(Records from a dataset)
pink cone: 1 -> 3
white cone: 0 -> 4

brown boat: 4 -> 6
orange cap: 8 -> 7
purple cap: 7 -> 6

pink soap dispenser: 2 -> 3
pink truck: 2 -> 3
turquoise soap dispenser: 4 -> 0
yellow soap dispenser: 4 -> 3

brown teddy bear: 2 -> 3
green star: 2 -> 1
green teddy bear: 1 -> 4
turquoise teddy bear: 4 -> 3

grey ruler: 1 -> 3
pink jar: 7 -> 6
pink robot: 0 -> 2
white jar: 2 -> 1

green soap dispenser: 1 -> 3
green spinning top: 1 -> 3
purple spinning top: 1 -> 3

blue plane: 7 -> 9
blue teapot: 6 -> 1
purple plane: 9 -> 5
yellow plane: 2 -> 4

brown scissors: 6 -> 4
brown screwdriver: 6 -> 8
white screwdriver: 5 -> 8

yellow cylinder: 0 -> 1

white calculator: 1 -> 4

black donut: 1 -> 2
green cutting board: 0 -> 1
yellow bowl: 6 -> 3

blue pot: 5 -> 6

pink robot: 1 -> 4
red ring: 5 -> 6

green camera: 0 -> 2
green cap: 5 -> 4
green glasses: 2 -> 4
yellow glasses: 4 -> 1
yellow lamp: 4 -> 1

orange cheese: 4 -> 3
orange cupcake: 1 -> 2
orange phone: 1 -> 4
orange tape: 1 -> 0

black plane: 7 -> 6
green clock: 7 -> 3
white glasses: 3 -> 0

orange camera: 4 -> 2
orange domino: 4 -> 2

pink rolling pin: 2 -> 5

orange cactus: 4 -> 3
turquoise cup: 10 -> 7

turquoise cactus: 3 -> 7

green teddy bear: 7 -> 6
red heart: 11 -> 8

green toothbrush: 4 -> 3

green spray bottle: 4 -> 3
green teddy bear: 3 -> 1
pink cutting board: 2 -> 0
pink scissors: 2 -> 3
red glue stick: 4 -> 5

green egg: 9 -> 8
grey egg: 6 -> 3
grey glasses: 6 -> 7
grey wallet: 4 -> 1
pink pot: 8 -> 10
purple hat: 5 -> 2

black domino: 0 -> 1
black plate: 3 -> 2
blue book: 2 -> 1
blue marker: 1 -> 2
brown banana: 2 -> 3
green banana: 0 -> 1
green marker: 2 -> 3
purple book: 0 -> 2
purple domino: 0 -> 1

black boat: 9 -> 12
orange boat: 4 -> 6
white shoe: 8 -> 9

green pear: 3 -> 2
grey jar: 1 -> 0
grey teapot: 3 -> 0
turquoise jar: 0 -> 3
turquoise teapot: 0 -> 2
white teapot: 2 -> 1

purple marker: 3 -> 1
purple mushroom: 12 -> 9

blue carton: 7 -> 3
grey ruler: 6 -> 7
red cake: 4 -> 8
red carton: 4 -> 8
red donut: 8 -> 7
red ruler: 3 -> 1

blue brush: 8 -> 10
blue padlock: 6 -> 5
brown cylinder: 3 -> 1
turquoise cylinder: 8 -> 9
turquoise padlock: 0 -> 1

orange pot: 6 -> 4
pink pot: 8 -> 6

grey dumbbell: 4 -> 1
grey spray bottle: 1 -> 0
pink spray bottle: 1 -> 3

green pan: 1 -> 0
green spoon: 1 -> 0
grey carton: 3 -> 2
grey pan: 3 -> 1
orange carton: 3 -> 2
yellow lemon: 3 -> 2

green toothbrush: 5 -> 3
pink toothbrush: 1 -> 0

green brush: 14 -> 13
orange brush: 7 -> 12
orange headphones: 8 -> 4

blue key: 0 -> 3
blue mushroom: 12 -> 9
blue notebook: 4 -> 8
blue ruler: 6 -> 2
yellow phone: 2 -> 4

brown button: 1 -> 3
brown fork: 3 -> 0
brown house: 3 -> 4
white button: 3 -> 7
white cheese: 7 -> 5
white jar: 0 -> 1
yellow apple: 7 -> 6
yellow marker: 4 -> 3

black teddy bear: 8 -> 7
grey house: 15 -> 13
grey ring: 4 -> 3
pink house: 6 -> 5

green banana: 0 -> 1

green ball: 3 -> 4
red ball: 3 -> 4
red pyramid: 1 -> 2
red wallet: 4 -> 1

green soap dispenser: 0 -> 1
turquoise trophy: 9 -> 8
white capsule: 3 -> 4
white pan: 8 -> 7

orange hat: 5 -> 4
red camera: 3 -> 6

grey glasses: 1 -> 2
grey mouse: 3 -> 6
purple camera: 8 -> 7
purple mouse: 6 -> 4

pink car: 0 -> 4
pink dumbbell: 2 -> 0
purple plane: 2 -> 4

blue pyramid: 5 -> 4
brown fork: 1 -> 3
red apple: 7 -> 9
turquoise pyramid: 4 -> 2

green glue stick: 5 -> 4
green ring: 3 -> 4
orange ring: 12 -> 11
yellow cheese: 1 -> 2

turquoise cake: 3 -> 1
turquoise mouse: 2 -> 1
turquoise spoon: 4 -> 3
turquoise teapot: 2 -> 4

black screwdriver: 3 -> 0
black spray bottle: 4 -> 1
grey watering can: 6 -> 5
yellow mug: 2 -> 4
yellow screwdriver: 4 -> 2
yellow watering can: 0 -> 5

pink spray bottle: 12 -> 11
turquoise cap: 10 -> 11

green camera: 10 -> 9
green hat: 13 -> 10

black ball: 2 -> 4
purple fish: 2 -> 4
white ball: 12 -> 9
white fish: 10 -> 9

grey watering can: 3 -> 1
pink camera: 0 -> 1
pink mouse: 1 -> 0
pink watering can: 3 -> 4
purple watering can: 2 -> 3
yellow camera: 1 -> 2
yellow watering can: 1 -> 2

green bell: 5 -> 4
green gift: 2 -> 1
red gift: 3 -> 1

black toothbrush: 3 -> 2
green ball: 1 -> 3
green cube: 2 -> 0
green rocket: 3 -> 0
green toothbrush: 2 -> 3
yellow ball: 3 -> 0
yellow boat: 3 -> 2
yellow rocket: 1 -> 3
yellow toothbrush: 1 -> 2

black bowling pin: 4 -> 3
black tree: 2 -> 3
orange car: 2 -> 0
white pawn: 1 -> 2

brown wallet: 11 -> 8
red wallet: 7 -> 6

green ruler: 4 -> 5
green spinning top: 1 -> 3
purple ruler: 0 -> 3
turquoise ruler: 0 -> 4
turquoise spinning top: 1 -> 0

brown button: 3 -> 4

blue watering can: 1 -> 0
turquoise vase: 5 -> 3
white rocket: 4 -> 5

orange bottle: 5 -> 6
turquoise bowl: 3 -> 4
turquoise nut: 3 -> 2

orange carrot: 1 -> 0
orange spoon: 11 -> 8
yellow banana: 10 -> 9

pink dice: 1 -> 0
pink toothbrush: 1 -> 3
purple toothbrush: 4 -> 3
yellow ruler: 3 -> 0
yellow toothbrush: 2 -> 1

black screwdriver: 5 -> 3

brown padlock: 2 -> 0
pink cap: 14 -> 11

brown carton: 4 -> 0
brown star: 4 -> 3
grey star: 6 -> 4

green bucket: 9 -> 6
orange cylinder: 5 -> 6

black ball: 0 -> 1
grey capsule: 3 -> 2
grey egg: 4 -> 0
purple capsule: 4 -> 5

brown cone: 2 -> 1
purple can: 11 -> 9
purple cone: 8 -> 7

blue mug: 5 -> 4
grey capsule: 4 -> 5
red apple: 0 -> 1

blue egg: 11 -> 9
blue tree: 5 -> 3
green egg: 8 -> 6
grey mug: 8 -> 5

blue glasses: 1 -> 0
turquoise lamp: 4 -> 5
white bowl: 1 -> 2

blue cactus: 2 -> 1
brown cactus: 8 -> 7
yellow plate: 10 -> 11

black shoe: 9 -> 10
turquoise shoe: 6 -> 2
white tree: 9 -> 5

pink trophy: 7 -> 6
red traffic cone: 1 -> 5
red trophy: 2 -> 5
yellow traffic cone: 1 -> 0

**Assignment**
Return a word-for-word copy of the lines above from the one holding "yellow lemon: 3 -> 2" through the one holding "orange bottle: 5 -> 6", with both of them included and nothing besides.

**Written answer**
yellow lemon: 3 -> 2

green toothbrush: 5 -> 3
pink toothbrush: 1 -> 0

green brush: 14 -> 13
orange brush: 7 -> 12
orange headphones: 8 -> 4

blue key: 0 -> 3
blue mushroom: 12 -> 9
blue notebook: 4 -> 8
blue ruler: 6 -> 2
yellow phone: 2 -> 4

brown button: 1 -> 3
brown fork: 3 -> 0
brown house: 3 -> 4
white button: 3 -> 7
white cheese: 7 -> 5
white jar: 0 -> 1
yellow apple: 7 -> 6
yellow marker: 4 -> 3

black teddy bear: 8 -> 7
grey house: 15 -> 13
grey ring: 4 -> 3
pink house: 6 -> 5

green banana: 0 -> 1

green ball: 3 -> 4
red ball: 3 -> 4
red pyramid: 1 -> 2
red wallet: 4 -> 1

green soap dispenser: 0 -> 1
turquoise trophy: 9 -> 8
white capsule: 3 -> 4
white pan: 8 -> 7

orange hat: 5 -> 4
red camera: 3 -> 6

grey glasses: 1 -> 2
grey mouse: 3 -> 6
purple camera: 8 -> 7
purple mouse: 6 -> 4

pink car: 0 -> 4
pink dumbbell: 2 -> 0
purple plane: 2 -> 4

blue pyramid: 5 -> 4
brown fork: 1 -> 3
red apple: 7 -> 9
turquoise pyramid: 4 -> 2

green glue stick: 5 -> 4
green ring: 3 -> 4
orange ring: 12 -> 11
yellow cheese: 1 -> 2

turquoise cake: 3 -> 1
turquoise mouse: 2 -> 1
turquoise spoon: 4 -> 3
turquoise teapot: 2 -> 4

black screwdriver: 3 -> 0
black spray bottle: 4 -> 1
grey watering can: 6 -> 5
yellow mug: 2 -> 4
yellow screwdriver: 4 -> 2
yellow watering can: 0 -> 5

pink spray bottle: 12 -> 11
turquoise cap: 10 -> 11

green camera: 10 -> 9
green hat: 13 -> 10

black ball: 2 -> 4
purple fish: 2 -> 4
white ball: 12 -> 9
white fish: 10 -> 9

grey watering can: 3 -> 1
pink camera: 0 -> 1
pink mouse: 1 -> 0
pink watering can: 3 -> 4
purple watering can: 2 -> 3
yellow camera: 1 -> 2
yellow watering can: 1 -> 2

green bell: 5 -> 4
green gift: 2 -> 1
red gift: 3 -> 1

black toothbrush: 3 -> 2
green ball: 1 -> 3
green cube: 2 -> 0
green rocket: 3 -> 0
green toothbrush: 2 -> 3
yellow ball: 3 -> 0
yellow boat: 3 -> 2
yellow rocket: 1 -> 3
yellow toothbrush: 1 -> 2

black bowling pin: 4 -> 3
black tree: 2 -> 3
orange car: 2 -> 0
white pawn: 1 -> 2

brown wallet: 11 -> 8
red wallet: 7 -> 6

green ruler: 4 -> 5
green spinning top: 1 -> 3
purple ruler: 0 -> 3
turquoise ruler: 0 -> 4
turquoise spinning top: 1 -> 0

brown button: 3 -> 4

blue watering can: 1 -> 0
turquoise vase: 5 -> 3
white rocket: 4 -> 5

orange bottle: 5 -> 6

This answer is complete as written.